**WORK TO COMPLETE:** Beginning with the line containing "RFID1 pin MOSI: D23 -> D35" and ending at the last line of the records, transcribe each line exactly. Do not include pictures.

[Dataset excerpts]

Start of Block

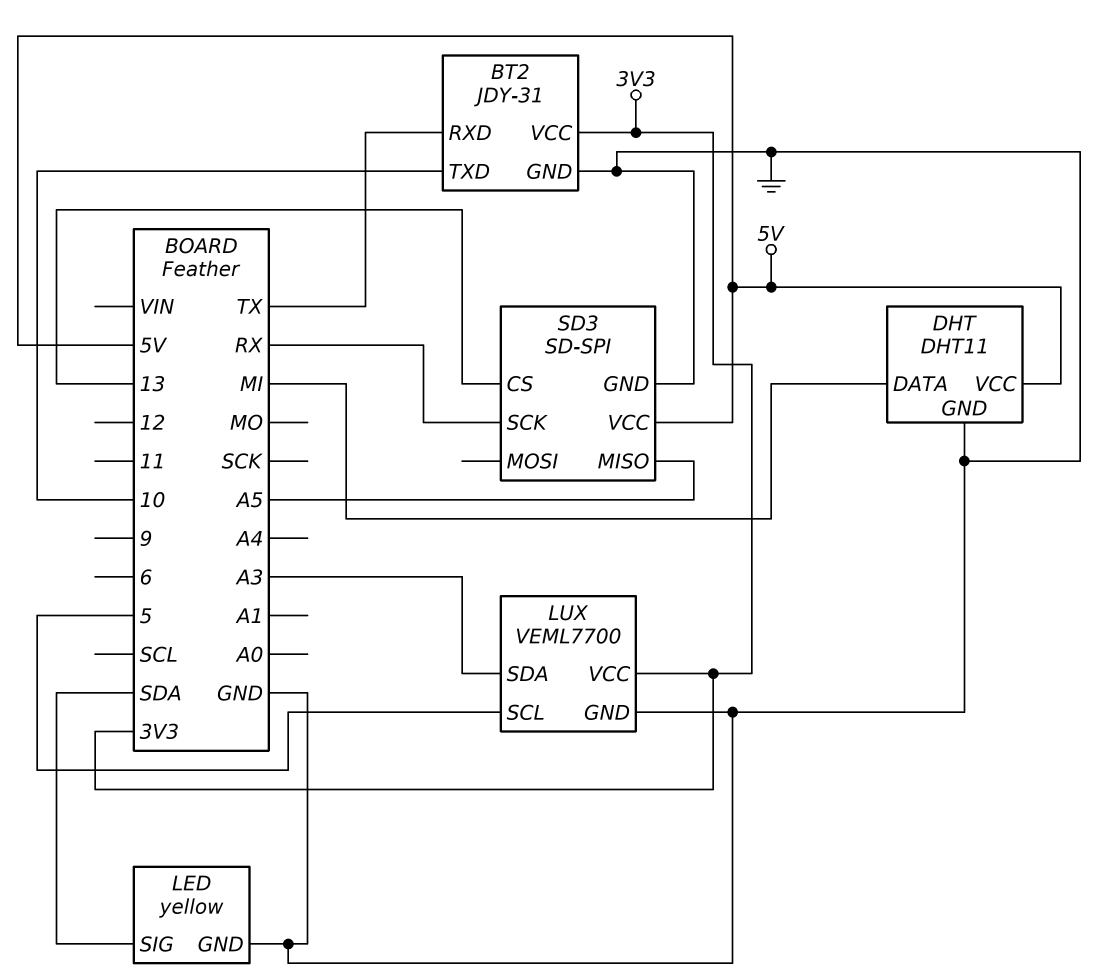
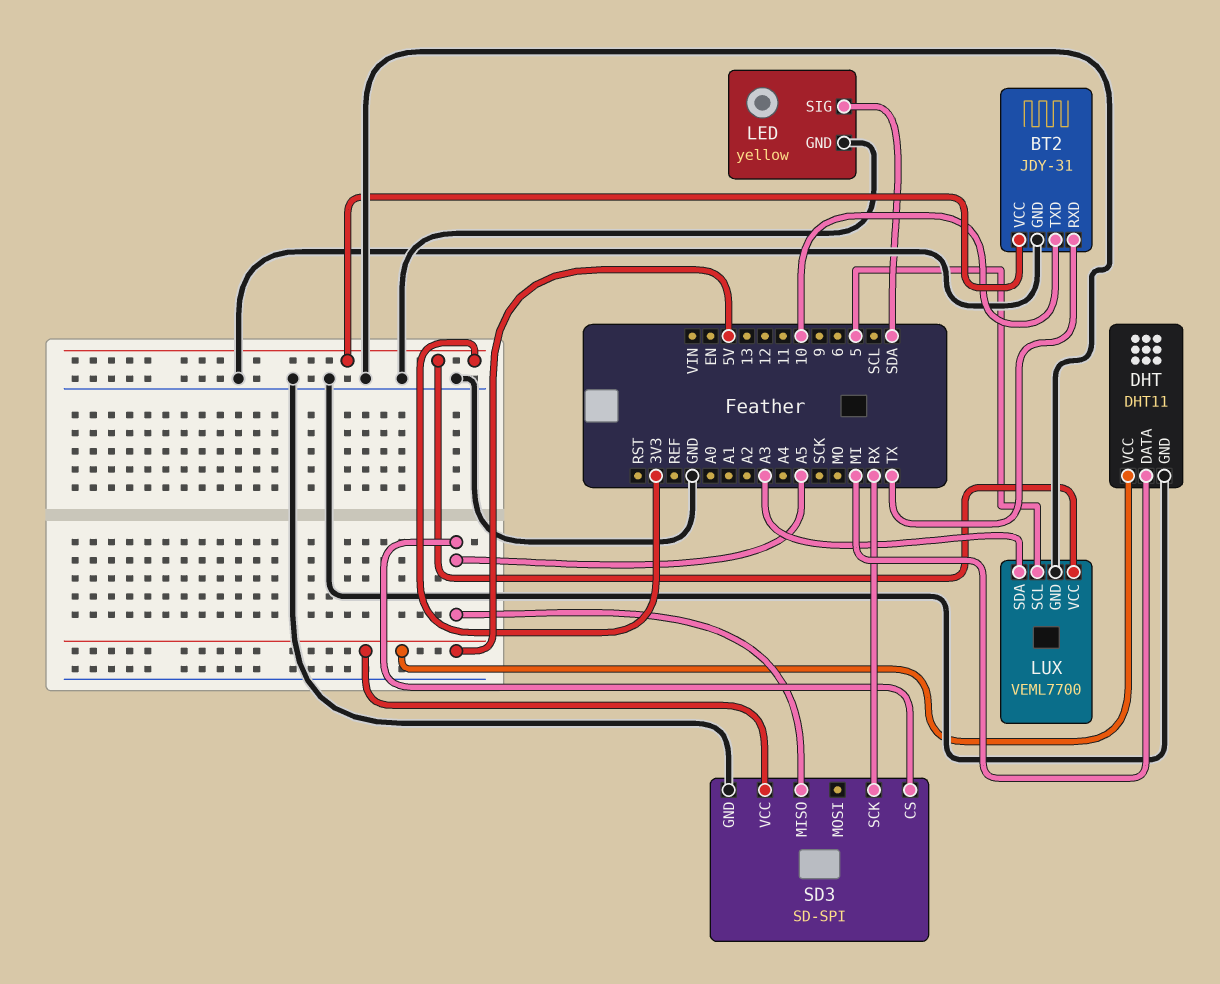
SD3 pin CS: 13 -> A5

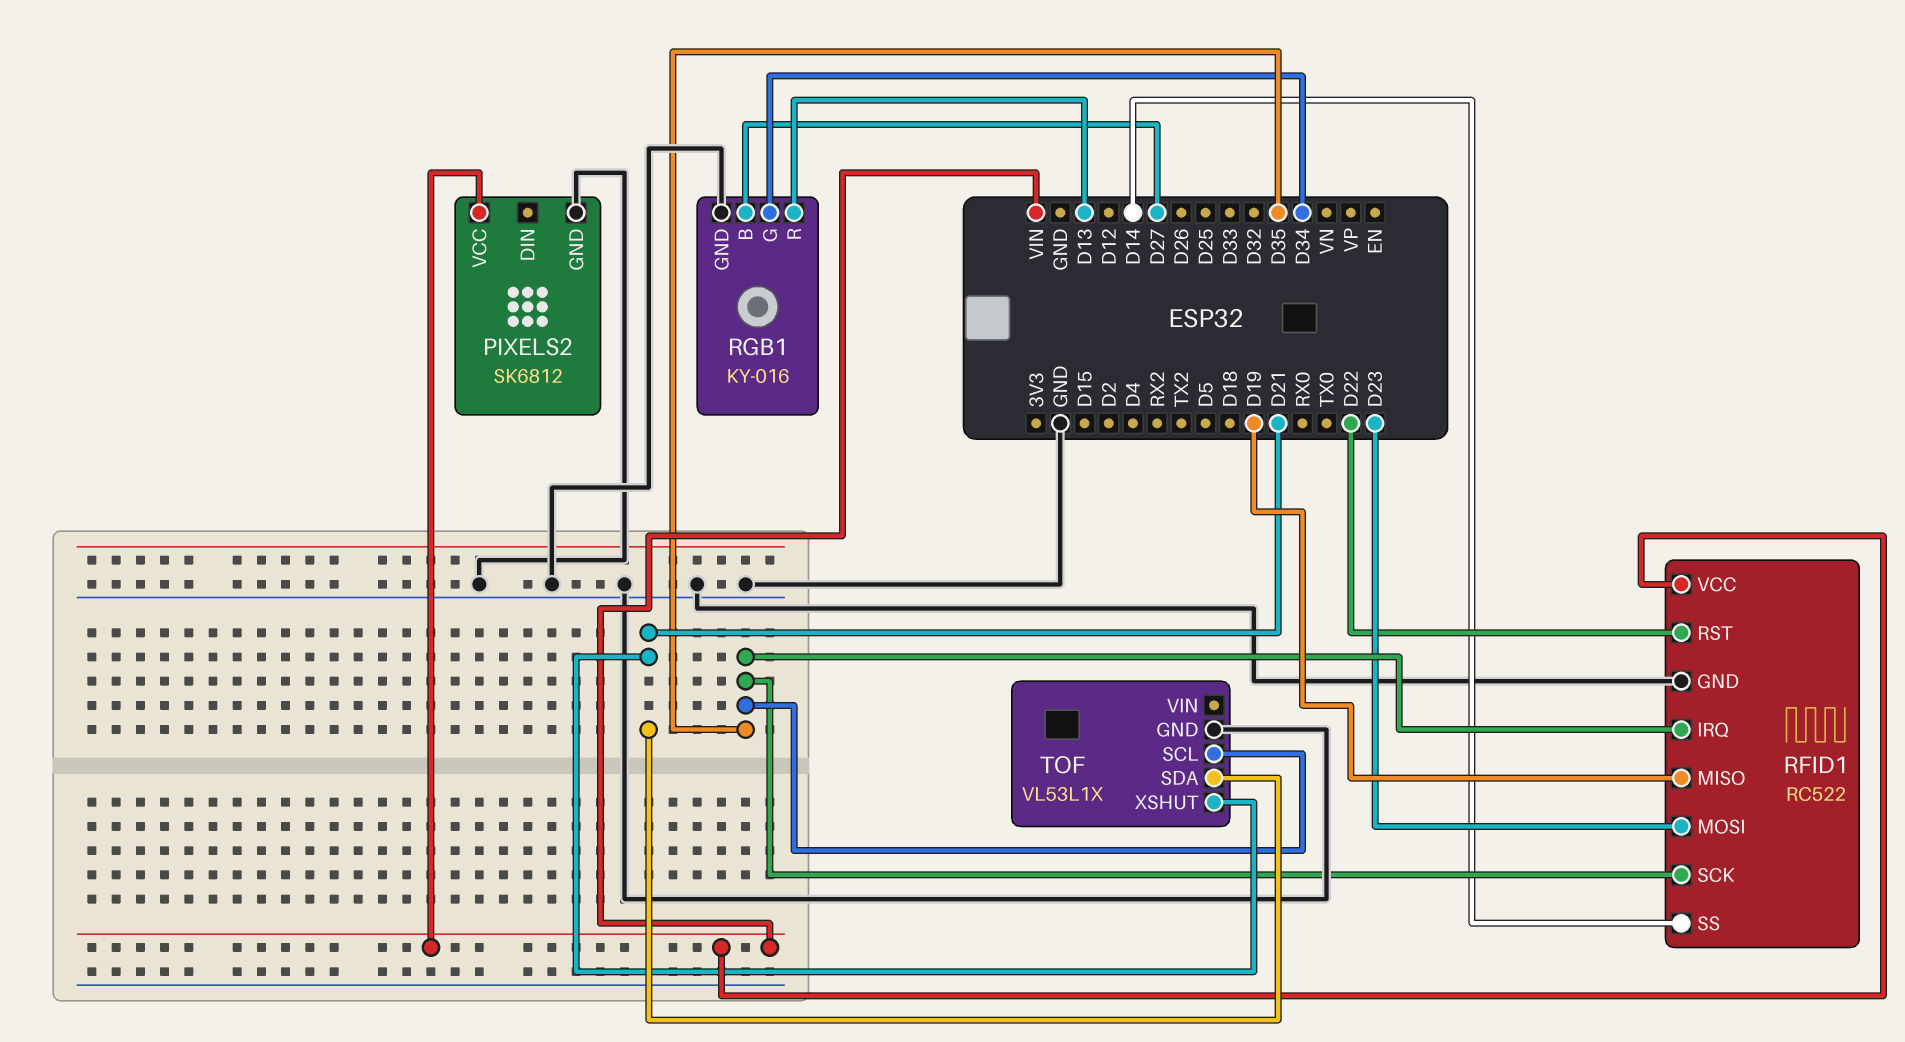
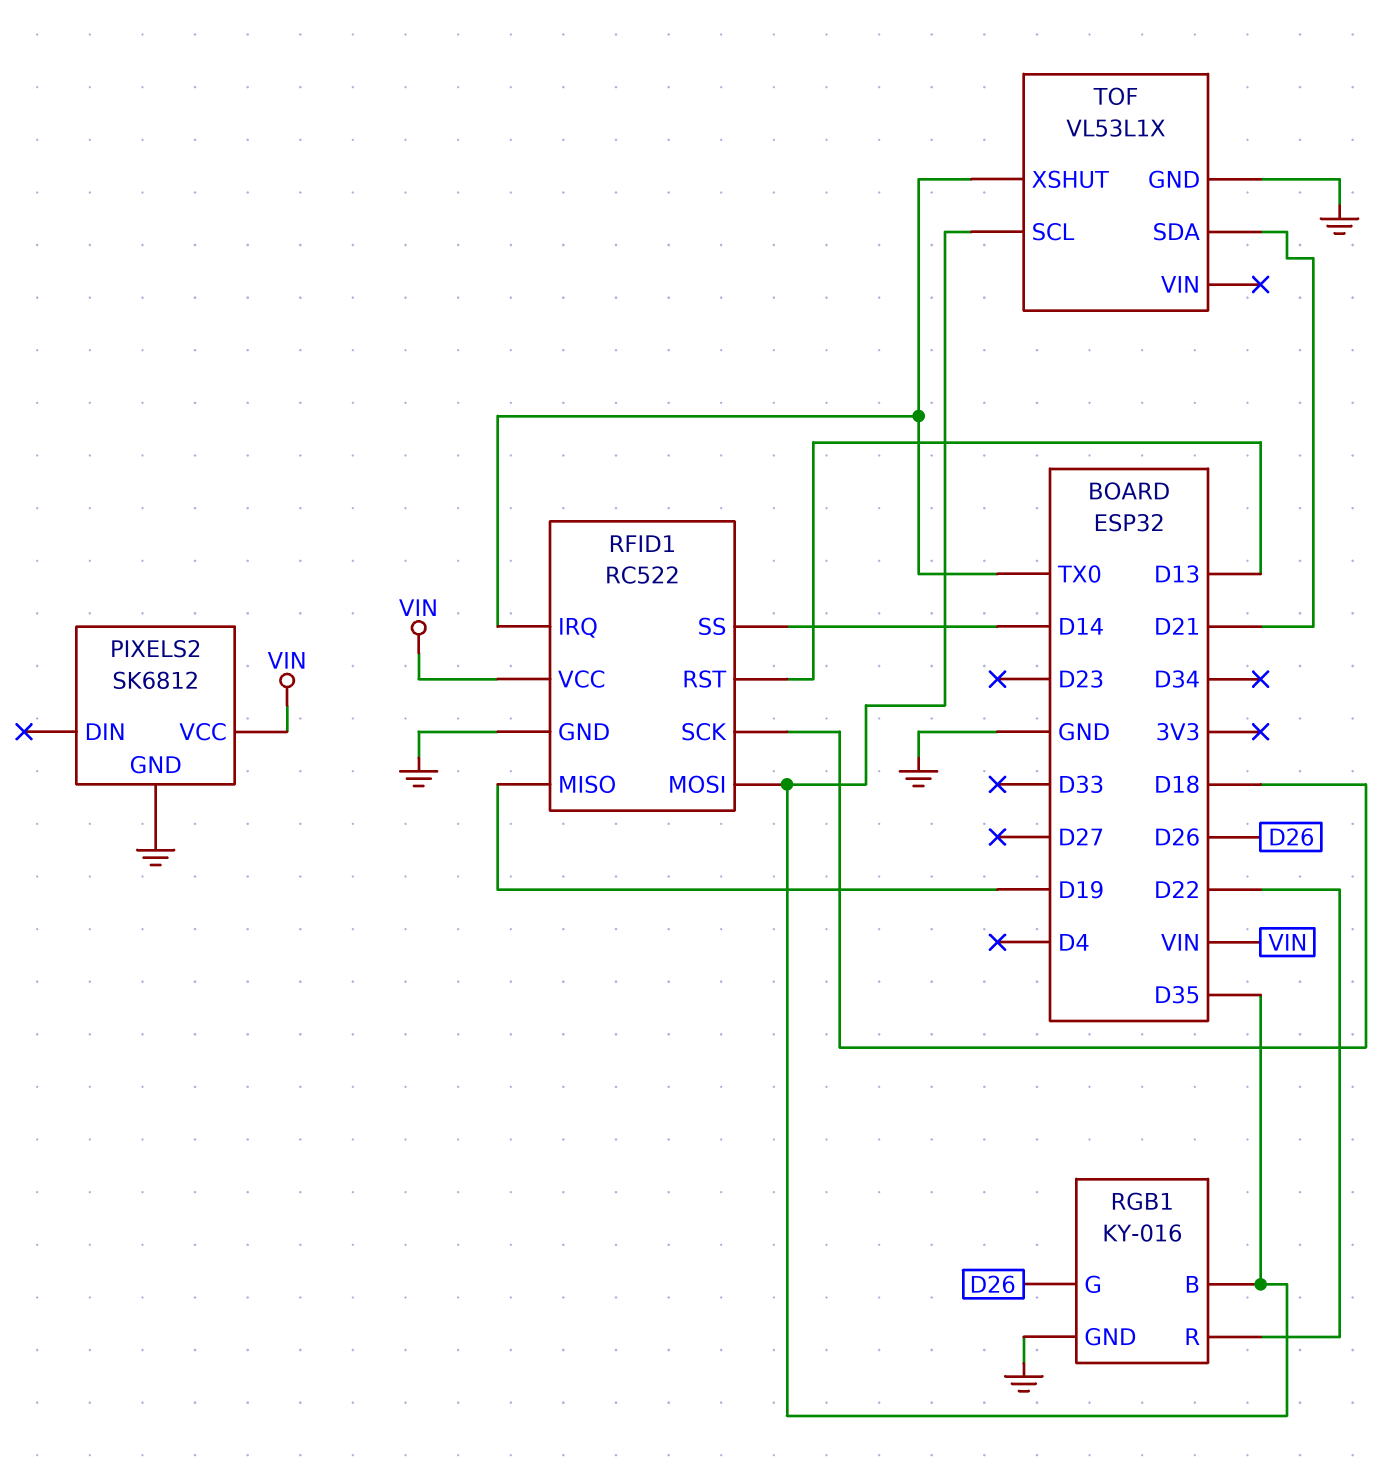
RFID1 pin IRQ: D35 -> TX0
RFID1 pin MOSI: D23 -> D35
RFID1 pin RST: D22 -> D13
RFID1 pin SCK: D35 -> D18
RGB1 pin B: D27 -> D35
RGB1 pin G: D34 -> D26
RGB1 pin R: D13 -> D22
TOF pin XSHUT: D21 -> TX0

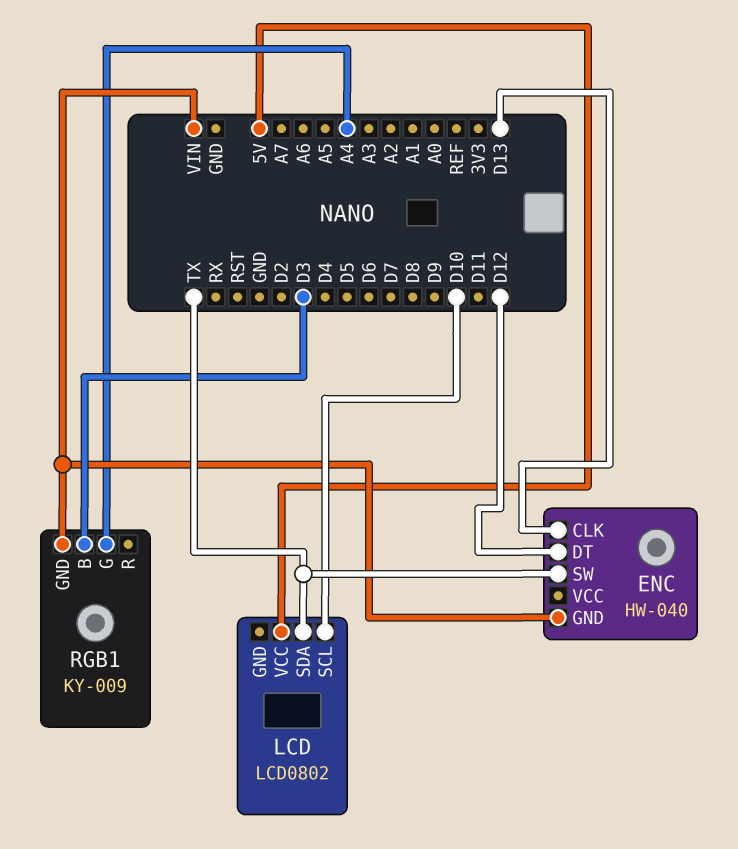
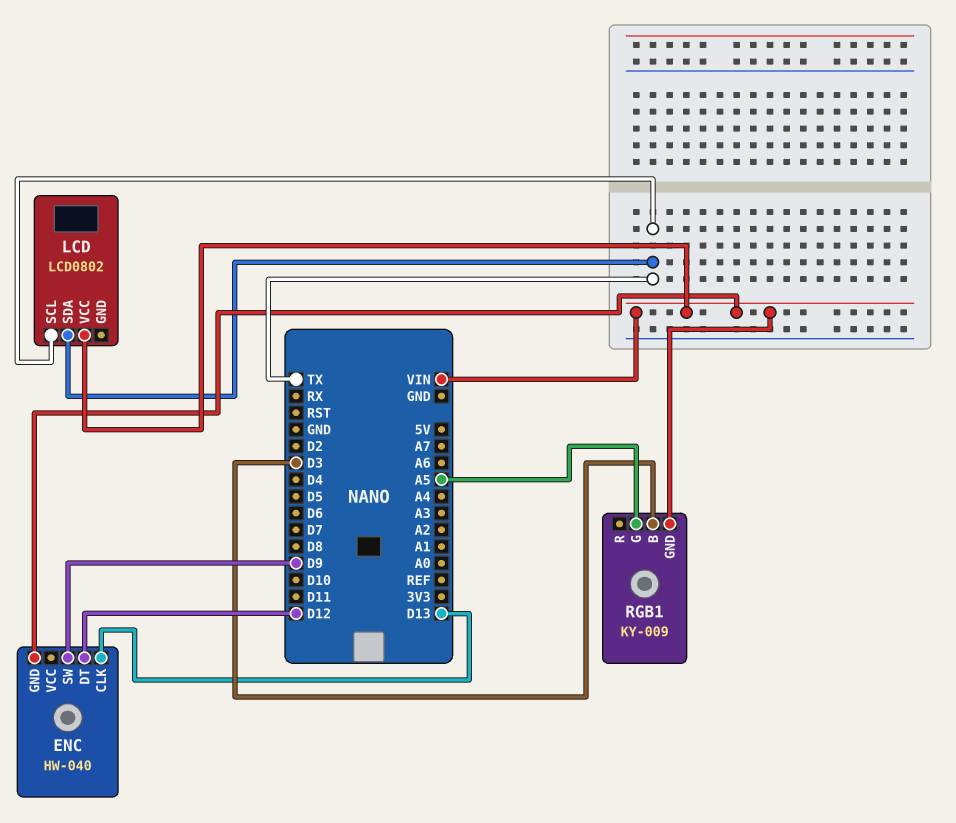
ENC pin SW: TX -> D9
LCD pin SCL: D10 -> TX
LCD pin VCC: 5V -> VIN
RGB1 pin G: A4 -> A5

End of Block

**TASK RESULT:**
RFID1 pin MOSI: D23 -> D35
RFID1 pin RST: D22 -> D13
RFID1 pin SCK: D35 -> D18
RGB1 pin B: D27 -> D35
RGB1 pin G: D34 -> D26
RGB1 pin R: D13 -> D22
TOF pin XSHUT: D21 -> TX0

ENC pin SW: TX -> D9
LCD pin SCL: D10 -> TX
LCD pin VCC: 5V -> VIN
RGB1 pin G: A4 -> A5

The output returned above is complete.